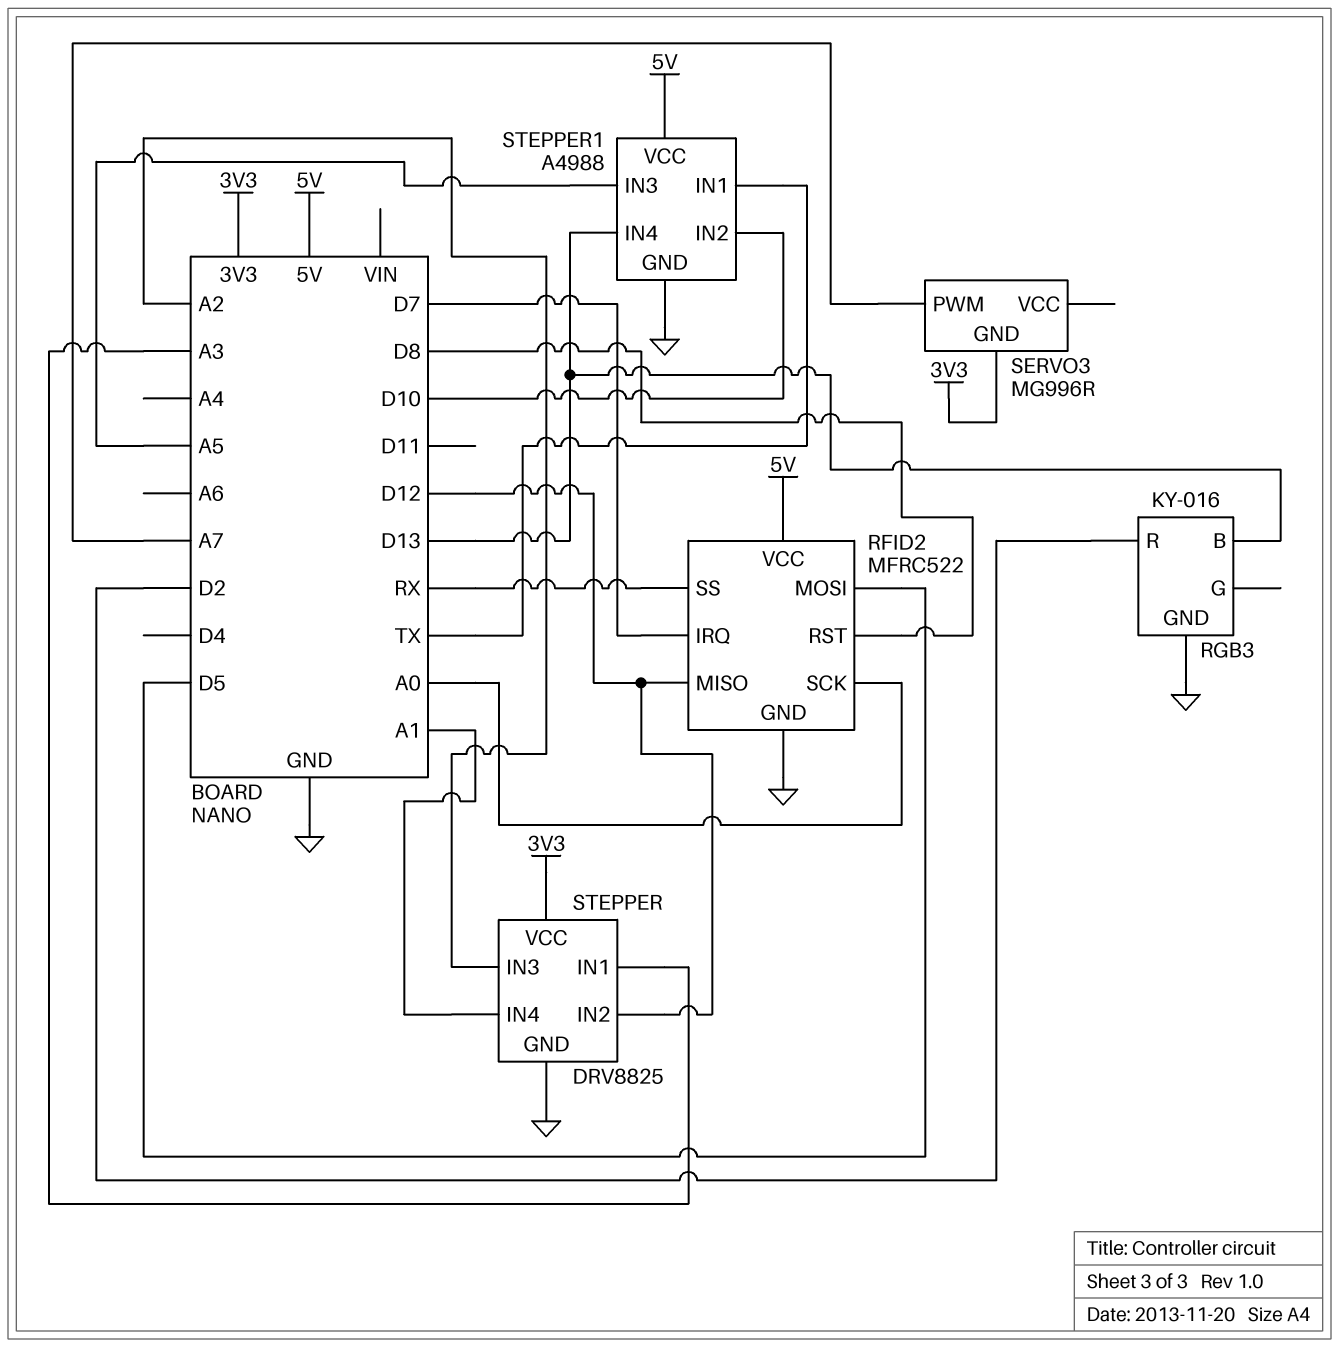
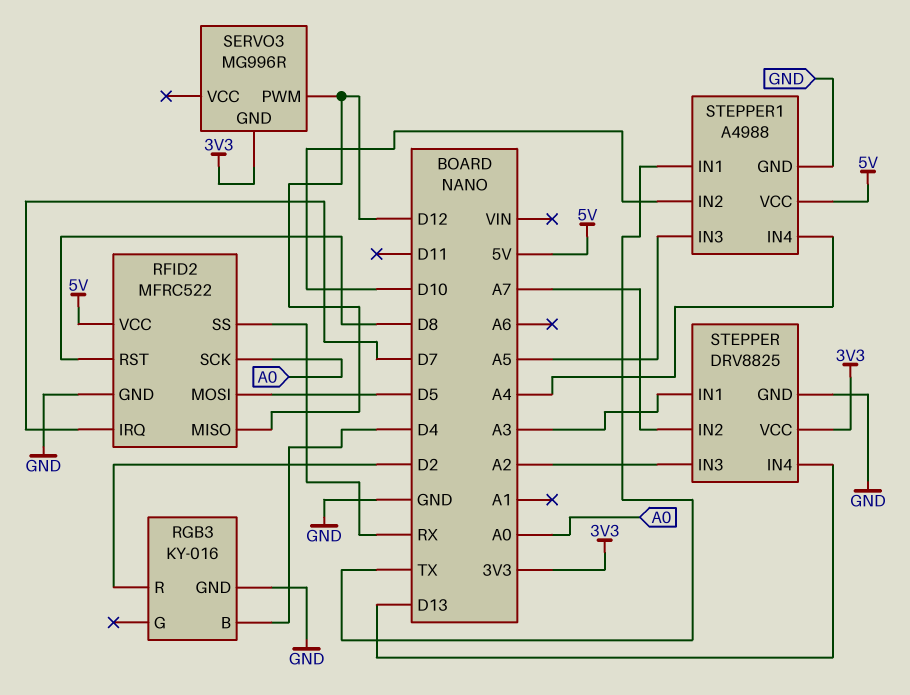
RGB3 pin B: D13 -> D4
SERVO3 pin PWM: A7 -> D12
STEPPER pin IN2: D12 -> A7
STEPPER pin IN4: A1 -> D13
STEPPER1 pin IN4: D13 -> A4

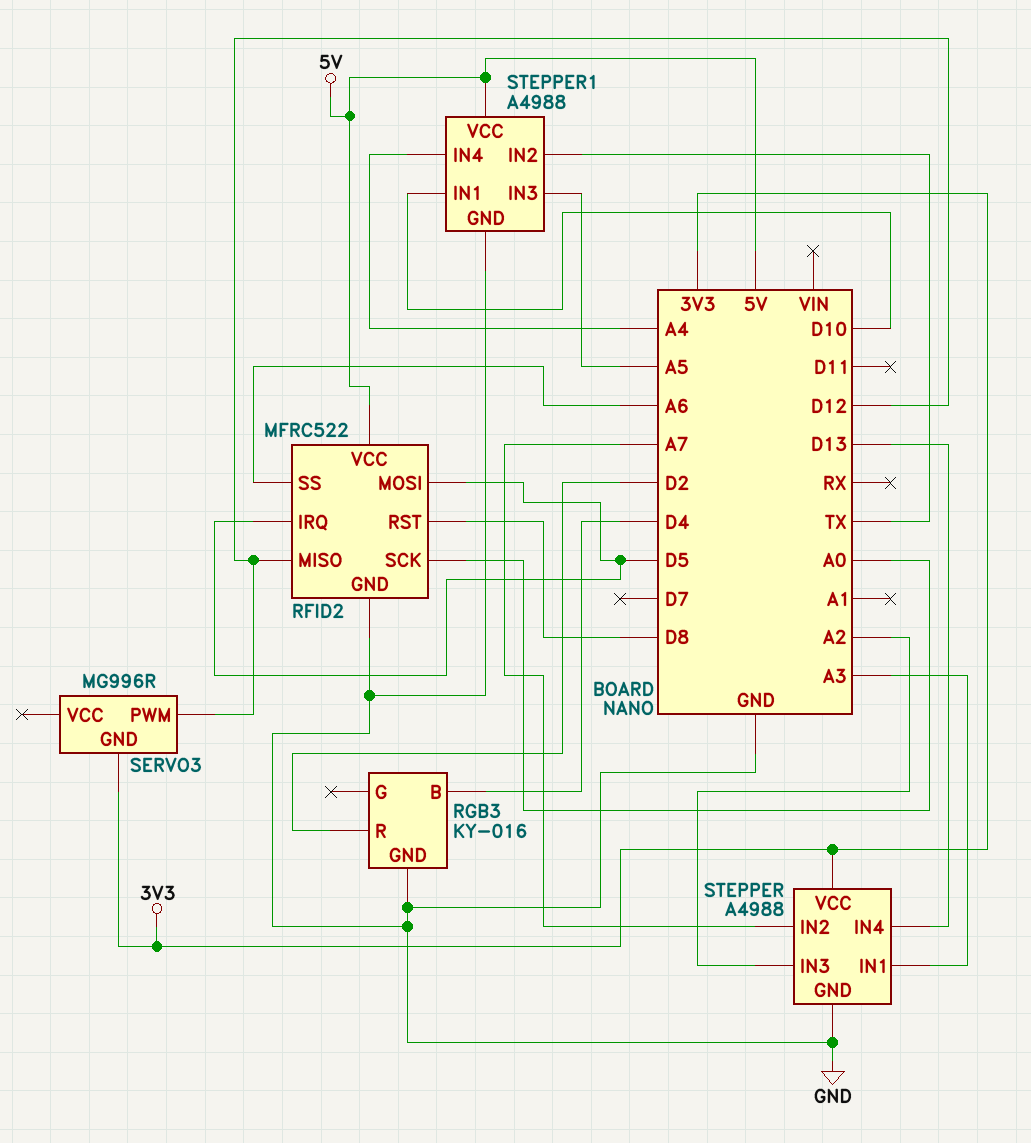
RFID2 pin IRQ: D7 -> D5
RFID2 pin SS: RX -> A6
STEPPER: DRV8825 -> A4988
STEPPER1 pin IN1: TX -> D10
STEPPER1 pin IN2: D10 -> TX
########
**PROBLEM REQUIREMENTS**
What do the lines above say from the line containing "STEPPER1 pin IN4: D13 -> A4" through the last line? Quote them exactly, both ends included, and leave out the pictures.

**FINISHED EXERCISE**
STEPPER1 pin IN4: D13 -> A4

RFID2 pin IRQ: D7 -> D5
RFID2 pin SS: RX -> A6
STEPPER: DRV8825 -> A4988
STEPPER1 pin IN1: TX -> D10
STEPPER1 pin IN2: D10 -> TX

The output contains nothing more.